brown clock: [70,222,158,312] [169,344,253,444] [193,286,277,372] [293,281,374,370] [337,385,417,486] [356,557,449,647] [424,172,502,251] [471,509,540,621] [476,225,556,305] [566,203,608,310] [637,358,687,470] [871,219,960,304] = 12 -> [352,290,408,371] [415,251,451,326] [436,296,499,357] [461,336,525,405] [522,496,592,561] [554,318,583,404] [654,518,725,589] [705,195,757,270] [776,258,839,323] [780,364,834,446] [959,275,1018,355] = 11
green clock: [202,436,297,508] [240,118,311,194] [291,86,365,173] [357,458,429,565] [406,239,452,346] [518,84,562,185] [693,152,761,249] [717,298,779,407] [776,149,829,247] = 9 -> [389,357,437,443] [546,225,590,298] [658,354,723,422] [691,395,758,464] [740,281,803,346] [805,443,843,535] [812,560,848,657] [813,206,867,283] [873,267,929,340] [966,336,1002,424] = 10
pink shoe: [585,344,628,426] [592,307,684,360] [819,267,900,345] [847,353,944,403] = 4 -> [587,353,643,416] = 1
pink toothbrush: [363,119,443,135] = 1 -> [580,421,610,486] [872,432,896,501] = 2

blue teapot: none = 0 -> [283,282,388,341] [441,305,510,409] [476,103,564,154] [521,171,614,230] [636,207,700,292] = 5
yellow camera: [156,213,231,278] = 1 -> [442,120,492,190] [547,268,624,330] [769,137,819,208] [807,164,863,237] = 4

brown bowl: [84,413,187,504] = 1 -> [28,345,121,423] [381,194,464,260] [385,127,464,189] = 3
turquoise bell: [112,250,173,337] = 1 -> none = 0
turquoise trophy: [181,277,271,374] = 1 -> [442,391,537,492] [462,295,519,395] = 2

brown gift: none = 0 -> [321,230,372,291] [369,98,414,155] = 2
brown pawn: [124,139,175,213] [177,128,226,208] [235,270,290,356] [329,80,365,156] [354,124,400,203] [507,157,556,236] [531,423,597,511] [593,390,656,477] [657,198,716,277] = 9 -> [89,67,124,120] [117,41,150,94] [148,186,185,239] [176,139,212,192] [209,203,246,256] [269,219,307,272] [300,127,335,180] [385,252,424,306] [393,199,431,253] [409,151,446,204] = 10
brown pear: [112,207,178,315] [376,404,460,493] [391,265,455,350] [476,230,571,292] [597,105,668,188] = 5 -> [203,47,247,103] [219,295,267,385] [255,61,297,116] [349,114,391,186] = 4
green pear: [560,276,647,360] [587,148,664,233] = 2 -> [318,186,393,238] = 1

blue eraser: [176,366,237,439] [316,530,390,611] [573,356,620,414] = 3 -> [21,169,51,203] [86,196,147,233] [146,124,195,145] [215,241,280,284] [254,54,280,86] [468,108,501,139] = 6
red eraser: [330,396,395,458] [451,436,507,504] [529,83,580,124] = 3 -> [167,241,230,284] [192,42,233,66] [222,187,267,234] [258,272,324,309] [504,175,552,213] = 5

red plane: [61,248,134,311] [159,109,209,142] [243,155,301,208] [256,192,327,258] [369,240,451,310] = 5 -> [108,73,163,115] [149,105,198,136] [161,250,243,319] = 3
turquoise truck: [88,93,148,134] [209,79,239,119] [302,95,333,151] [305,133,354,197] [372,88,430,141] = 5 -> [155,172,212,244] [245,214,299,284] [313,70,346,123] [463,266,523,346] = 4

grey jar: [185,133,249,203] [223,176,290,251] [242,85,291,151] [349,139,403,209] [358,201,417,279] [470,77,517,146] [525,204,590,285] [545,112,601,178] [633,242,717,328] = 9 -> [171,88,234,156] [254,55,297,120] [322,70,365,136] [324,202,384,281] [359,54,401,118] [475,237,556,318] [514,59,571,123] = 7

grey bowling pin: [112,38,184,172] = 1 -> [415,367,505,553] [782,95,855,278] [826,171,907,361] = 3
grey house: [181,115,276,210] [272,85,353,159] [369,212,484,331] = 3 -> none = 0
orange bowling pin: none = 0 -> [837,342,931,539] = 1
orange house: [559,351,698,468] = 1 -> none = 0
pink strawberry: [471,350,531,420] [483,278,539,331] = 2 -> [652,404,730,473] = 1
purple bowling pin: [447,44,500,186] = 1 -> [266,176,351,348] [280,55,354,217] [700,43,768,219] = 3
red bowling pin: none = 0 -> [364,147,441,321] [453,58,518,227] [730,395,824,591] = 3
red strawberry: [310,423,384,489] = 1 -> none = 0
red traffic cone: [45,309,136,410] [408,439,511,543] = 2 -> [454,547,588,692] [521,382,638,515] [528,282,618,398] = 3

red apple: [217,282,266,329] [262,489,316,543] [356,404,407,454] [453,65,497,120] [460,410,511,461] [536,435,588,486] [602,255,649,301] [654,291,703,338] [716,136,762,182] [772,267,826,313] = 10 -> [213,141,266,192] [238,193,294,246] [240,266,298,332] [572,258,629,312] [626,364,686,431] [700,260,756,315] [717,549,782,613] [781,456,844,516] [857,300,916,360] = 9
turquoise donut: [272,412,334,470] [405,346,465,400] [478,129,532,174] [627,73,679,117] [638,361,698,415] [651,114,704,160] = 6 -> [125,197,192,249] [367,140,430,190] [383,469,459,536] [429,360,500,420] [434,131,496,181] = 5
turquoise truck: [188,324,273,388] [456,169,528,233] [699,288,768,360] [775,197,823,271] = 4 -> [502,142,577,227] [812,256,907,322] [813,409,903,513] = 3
__________
* What the task asks
Return the span of lines in the data above that opens at the line with "grey jar: [185,133,249,203]" and closes at the line with "orange house: [559,351,698,468]", exactly, ends included, nothing else.

* Answer to this problem
grey jar: [185,133,249,203] [223,176,290,251] [242,85,291,151] [349,139,403,209] [358,201,417,279] [470,77,517,146] [525,204,590,285] [545,112,601,178] [633,242,717,328] = 9 -> [171,88,234,156] [254,55,297,120] [322,70,365,136] [324,202,384,281] [359,54,401,118] [475,237,556,318] [514,59,571,123] = 7

grey bowling pin: [112,38,184,172] = 1 -> [415,367,505,553] [782,95,855,278] [826,171,907,361] = 3
grey house: [181,115,276,210] [272,85,353,159] [369,212,484,331] = 3 -> none = 0
orange bowling pin: none = 0 -> [837,342,931,539] = 1
orange house: [559,351,698,468] = 1 -> none = 0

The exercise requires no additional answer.